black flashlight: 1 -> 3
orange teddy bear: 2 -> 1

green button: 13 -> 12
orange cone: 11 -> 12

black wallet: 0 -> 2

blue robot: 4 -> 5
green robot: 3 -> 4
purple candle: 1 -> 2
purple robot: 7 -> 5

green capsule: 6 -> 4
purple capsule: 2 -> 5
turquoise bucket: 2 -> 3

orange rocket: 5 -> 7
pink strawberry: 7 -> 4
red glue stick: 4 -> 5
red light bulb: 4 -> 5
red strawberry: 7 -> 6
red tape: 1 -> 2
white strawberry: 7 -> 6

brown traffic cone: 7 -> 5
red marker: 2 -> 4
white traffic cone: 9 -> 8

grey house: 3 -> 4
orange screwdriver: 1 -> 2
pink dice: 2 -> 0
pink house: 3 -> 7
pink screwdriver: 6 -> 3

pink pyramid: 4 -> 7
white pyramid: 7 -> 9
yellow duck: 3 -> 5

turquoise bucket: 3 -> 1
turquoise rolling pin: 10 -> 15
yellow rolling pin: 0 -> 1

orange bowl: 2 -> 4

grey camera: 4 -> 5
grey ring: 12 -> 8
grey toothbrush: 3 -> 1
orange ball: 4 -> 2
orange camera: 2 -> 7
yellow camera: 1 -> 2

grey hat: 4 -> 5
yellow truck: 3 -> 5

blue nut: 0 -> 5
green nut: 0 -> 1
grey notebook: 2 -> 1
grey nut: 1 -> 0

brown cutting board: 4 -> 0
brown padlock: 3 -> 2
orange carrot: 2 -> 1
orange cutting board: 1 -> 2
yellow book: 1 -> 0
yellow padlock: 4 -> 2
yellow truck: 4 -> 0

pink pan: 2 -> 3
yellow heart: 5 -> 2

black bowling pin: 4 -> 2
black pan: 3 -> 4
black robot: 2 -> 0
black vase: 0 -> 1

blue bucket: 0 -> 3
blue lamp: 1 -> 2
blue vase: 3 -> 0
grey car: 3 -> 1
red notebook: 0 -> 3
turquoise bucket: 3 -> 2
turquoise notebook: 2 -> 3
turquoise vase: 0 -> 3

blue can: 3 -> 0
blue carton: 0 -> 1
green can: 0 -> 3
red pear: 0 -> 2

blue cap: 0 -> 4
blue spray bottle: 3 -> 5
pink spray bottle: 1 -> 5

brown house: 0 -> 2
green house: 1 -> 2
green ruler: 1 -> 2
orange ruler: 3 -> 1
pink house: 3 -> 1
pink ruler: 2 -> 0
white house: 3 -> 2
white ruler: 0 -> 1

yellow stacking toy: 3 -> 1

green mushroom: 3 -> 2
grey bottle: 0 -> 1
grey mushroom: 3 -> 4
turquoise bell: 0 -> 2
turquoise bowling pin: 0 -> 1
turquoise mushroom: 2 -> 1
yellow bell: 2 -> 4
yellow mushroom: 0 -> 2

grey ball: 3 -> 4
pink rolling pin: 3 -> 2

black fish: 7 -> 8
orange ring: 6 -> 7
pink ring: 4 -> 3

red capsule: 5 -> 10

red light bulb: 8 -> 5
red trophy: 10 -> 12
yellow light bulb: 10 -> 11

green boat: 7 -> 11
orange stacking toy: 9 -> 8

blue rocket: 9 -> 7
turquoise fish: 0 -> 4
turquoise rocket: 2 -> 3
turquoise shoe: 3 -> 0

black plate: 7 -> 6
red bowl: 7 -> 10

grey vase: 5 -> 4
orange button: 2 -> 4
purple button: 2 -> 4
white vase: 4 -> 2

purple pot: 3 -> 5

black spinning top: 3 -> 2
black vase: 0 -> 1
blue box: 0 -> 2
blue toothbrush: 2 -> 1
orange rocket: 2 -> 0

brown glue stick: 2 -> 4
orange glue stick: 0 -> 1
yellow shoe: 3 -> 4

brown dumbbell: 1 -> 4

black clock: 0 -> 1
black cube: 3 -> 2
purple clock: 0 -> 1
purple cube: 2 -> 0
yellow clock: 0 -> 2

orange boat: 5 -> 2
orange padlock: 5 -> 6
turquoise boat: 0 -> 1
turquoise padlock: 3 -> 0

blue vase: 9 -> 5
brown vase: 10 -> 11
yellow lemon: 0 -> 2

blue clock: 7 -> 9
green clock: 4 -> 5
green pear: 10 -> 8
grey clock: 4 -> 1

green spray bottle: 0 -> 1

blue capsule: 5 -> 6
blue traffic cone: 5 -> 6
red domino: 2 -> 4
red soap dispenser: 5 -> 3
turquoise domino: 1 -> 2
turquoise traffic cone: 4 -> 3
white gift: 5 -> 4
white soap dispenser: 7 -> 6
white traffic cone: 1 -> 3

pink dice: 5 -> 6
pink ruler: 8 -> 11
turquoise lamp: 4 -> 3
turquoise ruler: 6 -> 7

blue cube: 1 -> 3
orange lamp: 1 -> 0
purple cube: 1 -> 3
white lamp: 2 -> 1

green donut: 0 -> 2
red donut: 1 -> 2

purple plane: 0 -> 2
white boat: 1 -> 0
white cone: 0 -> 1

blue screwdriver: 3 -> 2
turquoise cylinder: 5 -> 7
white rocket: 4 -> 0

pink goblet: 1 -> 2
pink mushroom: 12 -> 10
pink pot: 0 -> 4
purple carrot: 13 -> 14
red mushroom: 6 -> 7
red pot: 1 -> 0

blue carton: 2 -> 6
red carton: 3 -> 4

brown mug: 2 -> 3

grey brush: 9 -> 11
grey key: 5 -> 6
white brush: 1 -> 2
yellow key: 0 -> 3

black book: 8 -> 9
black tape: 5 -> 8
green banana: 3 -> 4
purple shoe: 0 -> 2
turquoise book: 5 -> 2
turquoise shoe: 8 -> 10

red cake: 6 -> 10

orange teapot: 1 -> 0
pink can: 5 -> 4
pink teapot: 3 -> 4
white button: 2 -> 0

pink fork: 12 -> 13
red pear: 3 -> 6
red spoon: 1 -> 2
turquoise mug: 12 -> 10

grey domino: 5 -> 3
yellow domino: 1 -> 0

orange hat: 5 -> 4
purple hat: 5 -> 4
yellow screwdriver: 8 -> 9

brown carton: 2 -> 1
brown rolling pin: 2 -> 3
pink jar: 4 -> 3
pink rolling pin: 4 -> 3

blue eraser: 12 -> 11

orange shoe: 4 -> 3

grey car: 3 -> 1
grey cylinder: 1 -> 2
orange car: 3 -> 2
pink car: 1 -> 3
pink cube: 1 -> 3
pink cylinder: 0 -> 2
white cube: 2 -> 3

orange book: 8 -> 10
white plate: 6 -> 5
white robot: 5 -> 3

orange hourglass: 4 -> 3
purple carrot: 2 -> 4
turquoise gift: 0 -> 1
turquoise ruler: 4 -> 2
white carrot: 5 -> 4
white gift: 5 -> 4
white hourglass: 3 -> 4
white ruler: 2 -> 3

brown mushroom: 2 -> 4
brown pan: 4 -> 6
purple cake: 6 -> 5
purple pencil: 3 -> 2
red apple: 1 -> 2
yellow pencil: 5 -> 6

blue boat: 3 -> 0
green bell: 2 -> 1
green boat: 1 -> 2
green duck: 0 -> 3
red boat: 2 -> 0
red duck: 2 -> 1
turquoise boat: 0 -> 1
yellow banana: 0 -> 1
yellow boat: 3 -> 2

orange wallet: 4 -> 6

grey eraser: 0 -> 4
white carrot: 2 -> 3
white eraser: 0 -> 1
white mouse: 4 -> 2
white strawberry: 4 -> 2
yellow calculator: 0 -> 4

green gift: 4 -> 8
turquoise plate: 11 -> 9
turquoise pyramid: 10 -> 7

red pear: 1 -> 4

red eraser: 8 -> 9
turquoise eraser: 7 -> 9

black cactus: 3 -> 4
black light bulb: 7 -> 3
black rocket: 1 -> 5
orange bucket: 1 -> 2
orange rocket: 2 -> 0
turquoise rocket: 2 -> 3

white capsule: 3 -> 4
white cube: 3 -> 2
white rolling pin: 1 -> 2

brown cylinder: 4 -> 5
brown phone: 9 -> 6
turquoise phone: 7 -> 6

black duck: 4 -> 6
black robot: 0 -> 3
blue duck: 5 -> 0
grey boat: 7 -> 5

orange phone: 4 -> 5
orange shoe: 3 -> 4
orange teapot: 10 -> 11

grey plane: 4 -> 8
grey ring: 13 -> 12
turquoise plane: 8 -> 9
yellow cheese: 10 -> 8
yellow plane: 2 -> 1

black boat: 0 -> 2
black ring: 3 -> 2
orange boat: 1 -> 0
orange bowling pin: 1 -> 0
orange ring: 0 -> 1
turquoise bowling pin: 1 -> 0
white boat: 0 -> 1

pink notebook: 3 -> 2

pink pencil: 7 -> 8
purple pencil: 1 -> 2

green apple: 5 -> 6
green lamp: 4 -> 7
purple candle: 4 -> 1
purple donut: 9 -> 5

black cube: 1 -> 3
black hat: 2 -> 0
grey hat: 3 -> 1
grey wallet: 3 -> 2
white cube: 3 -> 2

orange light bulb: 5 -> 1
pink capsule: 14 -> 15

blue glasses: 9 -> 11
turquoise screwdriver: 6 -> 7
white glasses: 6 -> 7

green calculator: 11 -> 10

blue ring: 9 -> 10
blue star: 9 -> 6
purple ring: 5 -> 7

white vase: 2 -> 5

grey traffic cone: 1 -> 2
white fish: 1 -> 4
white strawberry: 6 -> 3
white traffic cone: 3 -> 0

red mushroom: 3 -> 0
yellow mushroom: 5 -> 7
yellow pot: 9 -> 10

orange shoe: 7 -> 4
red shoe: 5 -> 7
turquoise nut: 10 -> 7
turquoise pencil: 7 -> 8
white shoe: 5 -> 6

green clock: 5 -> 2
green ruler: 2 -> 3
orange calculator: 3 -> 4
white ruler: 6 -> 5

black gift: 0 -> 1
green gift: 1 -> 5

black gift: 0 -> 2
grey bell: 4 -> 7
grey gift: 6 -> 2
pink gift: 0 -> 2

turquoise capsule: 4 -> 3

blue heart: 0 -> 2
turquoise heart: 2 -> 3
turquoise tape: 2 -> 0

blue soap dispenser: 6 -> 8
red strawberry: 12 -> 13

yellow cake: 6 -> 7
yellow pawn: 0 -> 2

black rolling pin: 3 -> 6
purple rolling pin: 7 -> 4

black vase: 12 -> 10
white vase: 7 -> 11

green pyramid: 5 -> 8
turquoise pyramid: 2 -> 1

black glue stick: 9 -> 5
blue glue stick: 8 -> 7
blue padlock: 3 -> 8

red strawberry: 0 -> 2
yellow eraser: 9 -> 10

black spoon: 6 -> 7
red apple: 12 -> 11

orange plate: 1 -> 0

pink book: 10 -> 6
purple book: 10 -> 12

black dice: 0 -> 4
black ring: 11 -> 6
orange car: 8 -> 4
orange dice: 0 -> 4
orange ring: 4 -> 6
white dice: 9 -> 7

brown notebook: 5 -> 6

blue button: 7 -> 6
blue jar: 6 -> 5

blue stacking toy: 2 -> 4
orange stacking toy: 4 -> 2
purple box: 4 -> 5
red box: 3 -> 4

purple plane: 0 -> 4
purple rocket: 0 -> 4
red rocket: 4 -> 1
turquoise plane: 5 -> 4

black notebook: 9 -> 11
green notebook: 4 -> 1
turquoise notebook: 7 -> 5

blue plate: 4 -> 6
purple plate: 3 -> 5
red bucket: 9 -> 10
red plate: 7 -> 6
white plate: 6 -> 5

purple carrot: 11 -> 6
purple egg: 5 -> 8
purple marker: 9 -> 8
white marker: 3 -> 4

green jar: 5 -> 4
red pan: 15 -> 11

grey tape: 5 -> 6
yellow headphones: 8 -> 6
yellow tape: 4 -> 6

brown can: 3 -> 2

=======

[EXERCISE DIRECTIONS]: Your answer should be the lines above from the one containing "blue carton: 2 -> 6" through the one containing "black duck: 4 -> 6", copied exactly and with both ends kept.

[REPLY TO THE TASK]:
blue carton: 2 -> 6
red carton: 3 -> 4

brown mug: 2 -> 3

grey brush: 9 -> 11
grey key: 5 -> 6
white brush: 1 -> 2
yellow key: 0 -> 3

black book: 8 -> 9
black tape: 5 -> 8
green banana: 3 -> 4
purple shoe: 0 -> 2
turquoise book: 5 -> 2
turquoise shoe: 8 -> 10

red cake: 6 -> 10

orange teapot: 1 -> 0
pink can: 5 -> 4
pink teapot: 3 -> 4
white button: 2 -> 0

pink fork: 12 -> 13
red pear: 3 -> 6
red spoon: 1 -> 2
turquoise mug: 12 -> 10

grey domino: 5 -> 3
yellow domino: 1 -> 0

orange hat: 5 -> 4
purple hat: 5 -> 4
yellow screwdriver: 8 -> 9

brown carton: 2 -> 1
brown rolling pin: 2 -> 3
pink jar: 4 -> 3
pink rolling pin: 4 -> 3

blue eraser: 12 -> 11

orange shoe: 4 -> 3

grey car: 3 -> 1
grey cylinder: 1 -> 2
orange car: 3 -> 2
pink car: 1 -> 3
pink cube: 1 -> 3
pink cylinder: 0 -> 2
white cube: 2 -> 3

orange book: 8 -> 10
white plate: 6 -> 5
white robot: 5 -> 3

orange hourglass: 4 -> 3
purple carrot: 2 -> 4
turquoise gift: 0 -> 1
turquoise ruler: 4 -> 2
white carrot: 5 -> 4
white gift: 5 -> 4
white hourglass: 3 -> 4
white ruler: 2 -> 3

brown mushroom: 2 -> 4
brown pan: 4 -> 6
purple cake: 6 -> 5
purple pencil: 3 -> 2
red apple: 1 -> 2
yellow pencil: 5 -> 6

blue boat: 3 -> 0
green bell: 2 -> 1
green boat: 1 -> 2
green duck: 0 -> 3
red boat: 2 -> 0
red duck: 2 -> 1
turquoise boat: 0 -> 1
yellow banana: 0 -> 1
yellow boat: 3 -> 2

orange wallet: 4 -> 6

grey eraser: 0 -> 4
white carrot: 2 -> 3
white eraser: 0 -> 1
white mouse: 4 -> 2
white strawberry: 4 -> 2
yellow calculator: 0 -> 4

green gift: 4 -> 8
turquoise plate: 11 -> 9
turquoise pyramid: 10 -> 7

red pear: 1 -> 4

red eraser: 8 -> 9
turquoise eraser: 7 -> 9

black cactus: 3 -> 4
black light bulb: 7 -> 3
black rocket: 1 -> 5
orange bucket: 1 -> 2
orange rocket: 2 -> 0
turquoise rocket: 2 -> 3

white capsule: 3 -> 4
white cube: 3 -> 2
white rolling pin: 1 -> 2

brown cylinder: 4 -> 5
brown phone: 9 -> 6
turquoise phone: 7 -> 6

black duck: 4 -> 6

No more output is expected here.